= Task brief =
In the answer, each line must appear exactly as in the records, and no picture may appear.

Dataset entries:

________

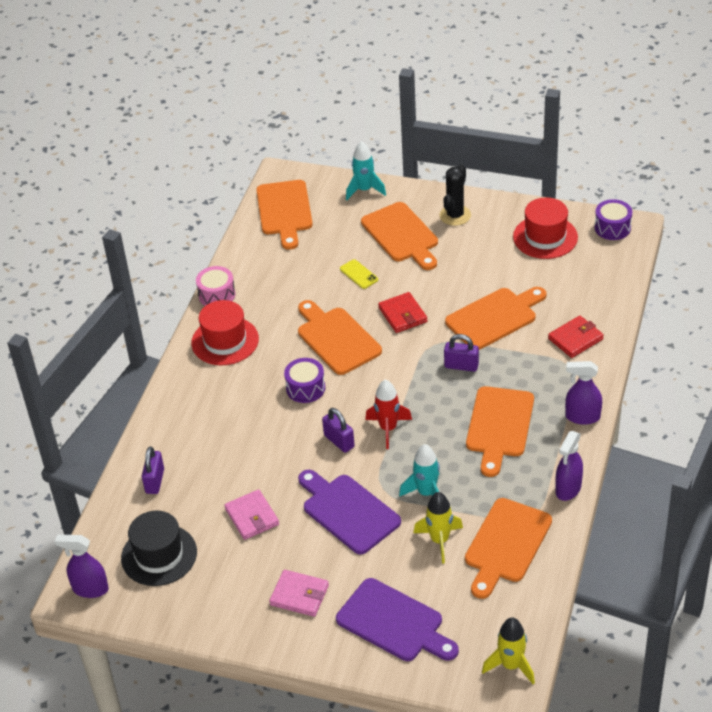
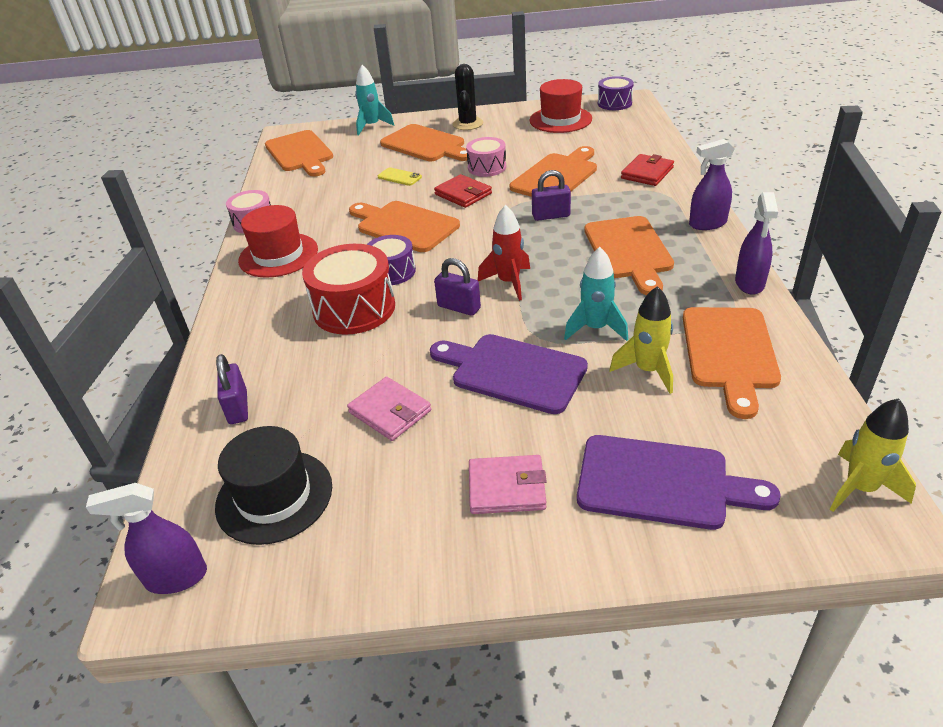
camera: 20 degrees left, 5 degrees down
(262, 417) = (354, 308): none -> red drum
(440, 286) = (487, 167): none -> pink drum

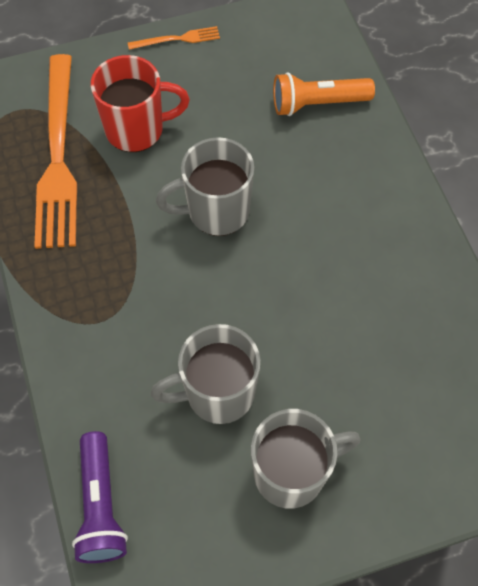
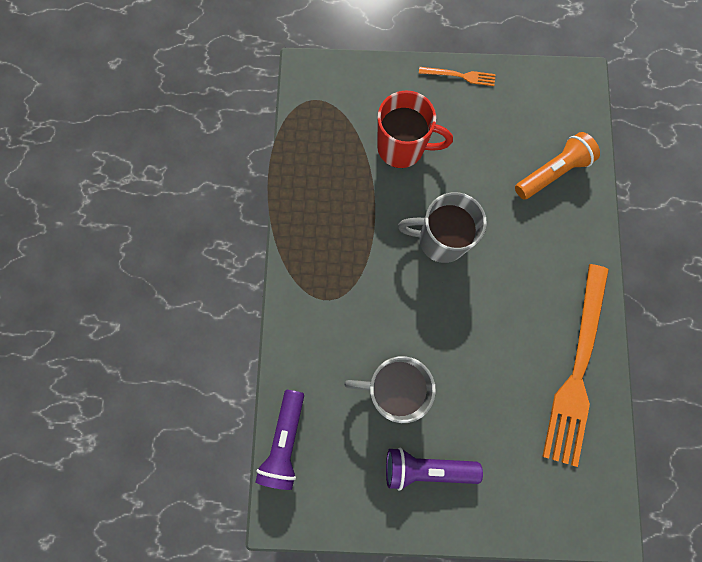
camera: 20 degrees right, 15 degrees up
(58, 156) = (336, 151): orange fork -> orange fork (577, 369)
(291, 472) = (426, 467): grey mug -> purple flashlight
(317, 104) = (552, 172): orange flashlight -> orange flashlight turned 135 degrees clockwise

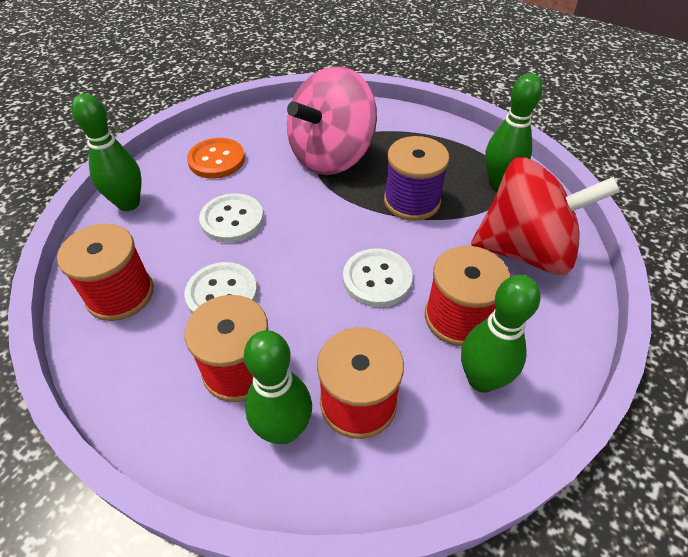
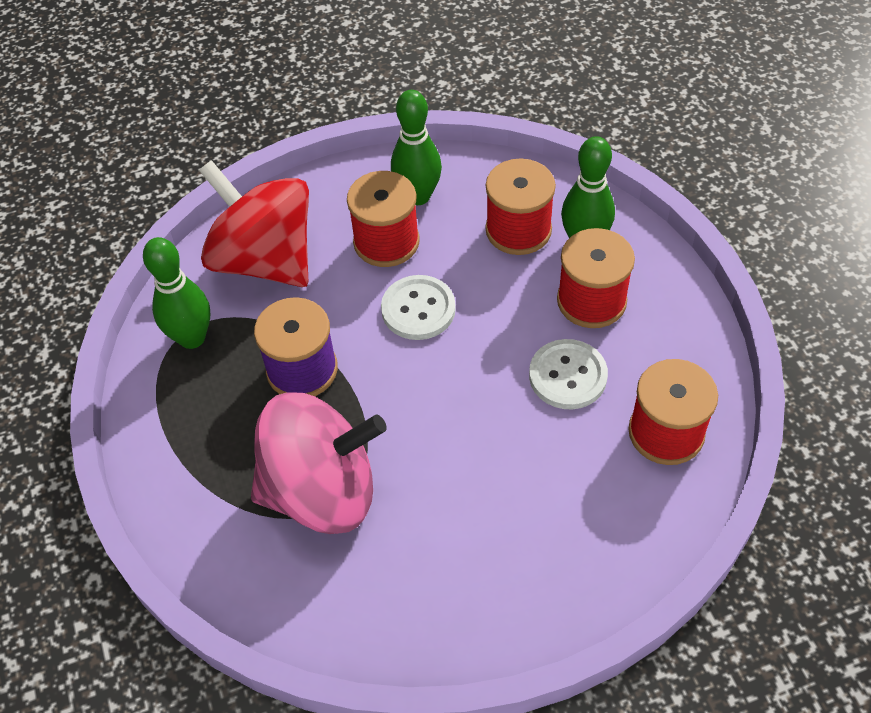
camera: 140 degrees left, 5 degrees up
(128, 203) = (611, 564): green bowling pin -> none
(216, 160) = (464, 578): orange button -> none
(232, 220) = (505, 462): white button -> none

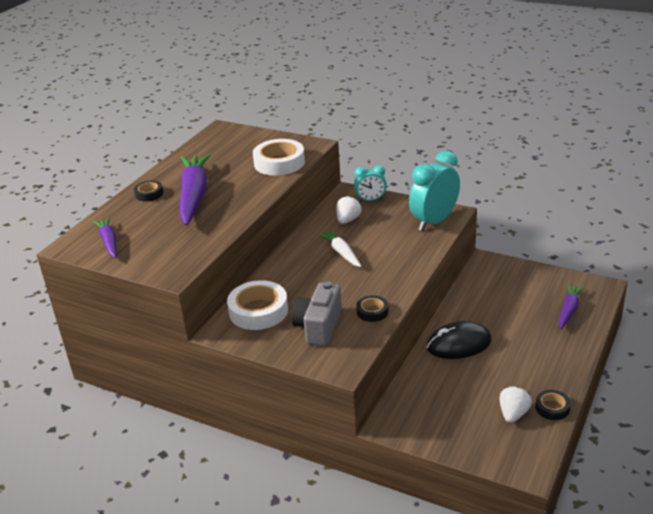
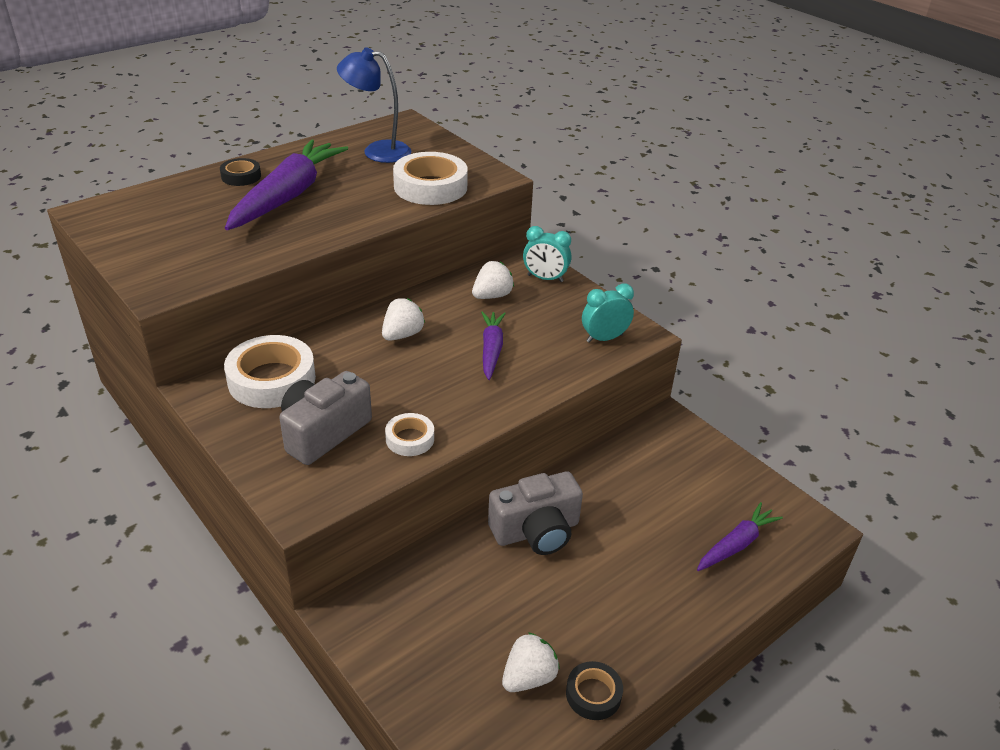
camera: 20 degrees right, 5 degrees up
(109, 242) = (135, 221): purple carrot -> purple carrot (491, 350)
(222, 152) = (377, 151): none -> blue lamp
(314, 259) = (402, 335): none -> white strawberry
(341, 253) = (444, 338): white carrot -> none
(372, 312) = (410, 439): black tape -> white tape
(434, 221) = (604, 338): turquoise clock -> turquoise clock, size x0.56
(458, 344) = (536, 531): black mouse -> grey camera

________

= Answer for this exercise =
camera: 20 degrees left, 5 degrees down
(262, 417) = (354, 308): none -> red drum
(440, 286) = (487, 167): none -> pink drum

camera: 20 degrees right, 15 degrees up
(58, 156) = (336, 151): orange fork -> orange fork (577, 369)
(291, 472) = (426, 467): grey mug -> purple flashlight
(317, 104) = (552, 172): orange flashlight -> orange flashlight turned 135 degrees clockwise

camera: 140 degrees left, 5 degrees up
(128, 203) = (611, 564): green bowling pin -> none
(216, 160) = (464, 578): orange button -> none
(232, 220) = (505, 462): white button -> none

camera: 20 degrees right, 5 degrees up
(109, 242) = (135, 221): purple carrot -> purple carrot (491, 350)
(222, 152) = (377, 151): none -> blue lamp
(314, 259) = (402, 335): none -> white strawberry
(341, 253) = (444, 338): white carrot -> none
(372, 312) = (410, 439): black tape -> white tape
(434, 221) = (604, 338): turquoise clock -> turquoise clock, size x0.56
(458, 344) = (536, 531): black mouse -> grey camera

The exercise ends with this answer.